:: Instruction ::
Copy these items line for line, beginning with the line that contains "RKS: 09:22 -> 08:34" and ending after the line that contains "BNA: none -> 19:54".

:: Data records ::
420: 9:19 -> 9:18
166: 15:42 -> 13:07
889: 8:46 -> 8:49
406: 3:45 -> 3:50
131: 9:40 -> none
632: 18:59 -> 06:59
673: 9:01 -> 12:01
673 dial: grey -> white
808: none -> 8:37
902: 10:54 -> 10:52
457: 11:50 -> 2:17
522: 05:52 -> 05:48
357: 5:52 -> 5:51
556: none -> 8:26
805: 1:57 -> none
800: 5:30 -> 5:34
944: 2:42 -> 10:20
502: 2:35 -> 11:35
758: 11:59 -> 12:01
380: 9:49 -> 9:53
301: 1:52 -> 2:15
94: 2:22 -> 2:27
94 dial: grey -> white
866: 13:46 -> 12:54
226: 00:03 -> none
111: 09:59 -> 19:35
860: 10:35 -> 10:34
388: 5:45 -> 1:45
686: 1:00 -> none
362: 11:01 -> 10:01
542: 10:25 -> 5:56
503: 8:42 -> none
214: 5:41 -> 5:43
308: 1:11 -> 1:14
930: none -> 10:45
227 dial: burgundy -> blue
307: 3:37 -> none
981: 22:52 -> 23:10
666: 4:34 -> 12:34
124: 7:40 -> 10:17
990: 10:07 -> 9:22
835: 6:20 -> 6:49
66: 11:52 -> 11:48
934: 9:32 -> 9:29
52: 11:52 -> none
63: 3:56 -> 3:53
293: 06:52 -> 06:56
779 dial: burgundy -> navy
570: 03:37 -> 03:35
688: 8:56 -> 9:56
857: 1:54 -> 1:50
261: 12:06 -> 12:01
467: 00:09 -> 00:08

==

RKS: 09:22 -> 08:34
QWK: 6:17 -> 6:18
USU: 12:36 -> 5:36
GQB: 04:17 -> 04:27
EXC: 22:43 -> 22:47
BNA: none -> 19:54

:: Problem solution ::
RKS: 09:22 -> 08:34
QWK: 6:17 -> 6:18
USU: 12:36 -> 5:36
GQB: 04:17 -> 04:27
EXC: 22:43 -> 22:47
BNA: none -> 19:54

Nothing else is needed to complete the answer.